## TASK BRIEF
Whatever the records below say, write them all out exactly.

## DATA RECORDS

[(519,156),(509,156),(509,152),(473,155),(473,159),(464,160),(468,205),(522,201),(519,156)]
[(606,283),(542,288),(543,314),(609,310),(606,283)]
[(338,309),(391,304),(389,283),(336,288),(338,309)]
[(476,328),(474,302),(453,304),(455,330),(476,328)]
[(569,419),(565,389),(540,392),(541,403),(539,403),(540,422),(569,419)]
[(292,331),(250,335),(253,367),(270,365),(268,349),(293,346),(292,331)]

## RESPONSE AREA
[(519,156),(509,156),(509,152),(473,155),(473,159),(464,160),(468,205),(522,201),(519,156)]
[(606,283),(542,288),(543,314),(609,310),(606,283)]
[(338,309),(391,304),(389,283),(336,288),(338,309)]
[(476,328),(474,302),(453,304),(455,330),(476,328)]
[(569,419),(565,389),(540,392),(541,403),(539,403),(540,422),(569,419)]
[(292,331),(250,335),(253,367),(270,365),(268,349),(293,346),(292,331)]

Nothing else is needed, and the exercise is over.